**PROBLEM TO WORK ON**
Exactly reproduce the data from its first line through the line with "green slope B6:D9 level 1 top B", leaving out every line after it.

▶

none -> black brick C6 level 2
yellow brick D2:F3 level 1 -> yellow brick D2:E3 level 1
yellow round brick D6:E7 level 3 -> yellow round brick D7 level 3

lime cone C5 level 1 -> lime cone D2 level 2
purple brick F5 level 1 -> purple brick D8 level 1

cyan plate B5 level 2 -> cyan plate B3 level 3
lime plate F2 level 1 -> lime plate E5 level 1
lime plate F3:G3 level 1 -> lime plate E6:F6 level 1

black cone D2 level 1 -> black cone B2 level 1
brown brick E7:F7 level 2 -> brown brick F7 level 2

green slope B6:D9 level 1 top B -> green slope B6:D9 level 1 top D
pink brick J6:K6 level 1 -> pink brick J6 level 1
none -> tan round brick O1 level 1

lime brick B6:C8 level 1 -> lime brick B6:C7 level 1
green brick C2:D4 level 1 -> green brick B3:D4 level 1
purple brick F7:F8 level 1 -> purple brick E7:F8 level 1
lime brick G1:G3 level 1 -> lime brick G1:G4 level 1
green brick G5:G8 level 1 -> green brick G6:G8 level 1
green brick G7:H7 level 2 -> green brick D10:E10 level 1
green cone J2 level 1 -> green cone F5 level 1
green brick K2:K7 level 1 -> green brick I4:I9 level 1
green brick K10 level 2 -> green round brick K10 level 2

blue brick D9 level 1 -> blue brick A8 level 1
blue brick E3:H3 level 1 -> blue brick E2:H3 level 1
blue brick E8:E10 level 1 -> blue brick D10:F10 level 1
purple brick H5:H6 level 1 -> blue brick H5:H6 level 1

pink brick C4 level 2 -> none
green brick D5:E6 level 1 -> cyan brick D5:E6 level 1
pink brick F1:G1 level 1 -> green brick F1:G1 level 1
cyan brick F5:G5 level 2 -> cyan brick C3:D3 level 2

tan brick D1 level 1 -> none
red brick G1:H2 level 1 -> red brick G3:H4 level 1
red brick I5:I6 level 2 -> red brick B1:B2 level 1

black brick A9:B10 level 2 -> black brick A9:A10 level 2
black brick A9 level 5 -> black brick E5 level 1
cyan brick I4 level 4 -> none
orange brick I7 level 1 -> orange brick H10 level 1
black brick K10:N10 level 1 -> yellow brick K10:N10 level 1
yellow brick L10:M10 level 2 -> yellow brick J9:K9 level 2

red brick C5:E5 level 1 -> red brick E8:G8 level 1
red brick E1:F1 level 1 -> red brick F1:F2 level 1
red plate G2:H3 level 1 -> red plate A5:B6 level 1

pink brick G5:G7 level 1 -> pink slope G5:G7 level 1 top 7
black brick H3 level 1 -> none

◀

**TASK RESPONSE**
none -> black brick C6 level 2
yellow brick D2:F3 level 1 -> yellow brick D2:E3 level 1
yellow round brick D6:E7 level 3 -> yellow round brick D7 level 3

lime cone C5 level 1 -> lime cone D2 level 2
purple brick F5 level 1 -> purple brick D8 level 1

cyan plate B5 level 2 -> cyan plate B3 level 3
lime plate F2 level 1 -> lime plate E5 level 1
lime plate F3:G3 level 1 -> lime plate E6:F6 level 1

black cone D2 level 1 -> black cone B2 level 1
brown brick E7:F7 level 2 -> brown brick F7 level 2

green slope B6:D9 level 1 top B -> green slope B6:D9 level 1 top D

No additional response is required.